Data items
┄┄┄┄┄┄┄┄┄┄

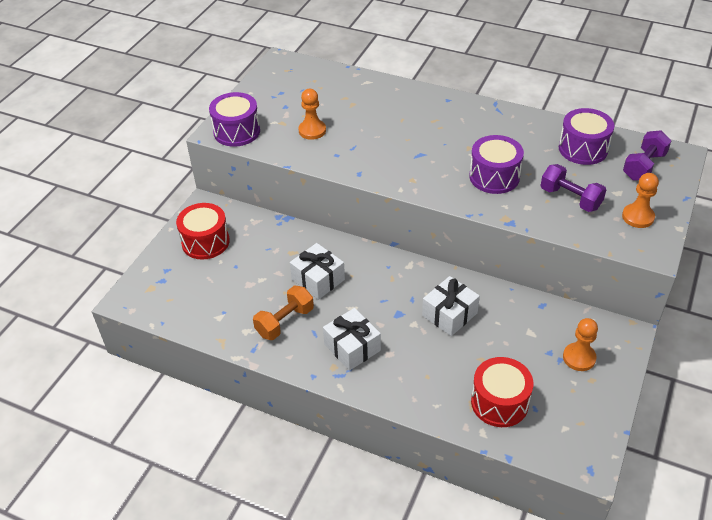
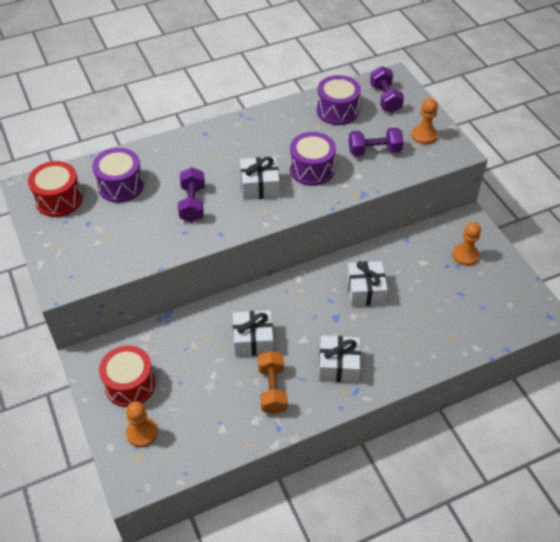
camera: 50 degrees left, 5 degrees up
purple drum [209,92,260,147] -> purple drum moved to [92,148,144,203]
orange pawn [298,89,326,140] -> orange pawn moved to [126,401,158,447]
red drum [471,357,533,427] -> red drum moved to [28,161,83,217]
none -> purple dumbbell [178,167,205,223]
none -> white gift [240,157,280,200]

┄┄┄┄┄┄┄┄┄┄

Copy out the lines of the data where the string "drum" occurs.

purple drum [209,92,260,147] -> purple drum moved to [92,148,144,203]
red drum [471,357,533,427] -> red drum moved to [28,161,83,217]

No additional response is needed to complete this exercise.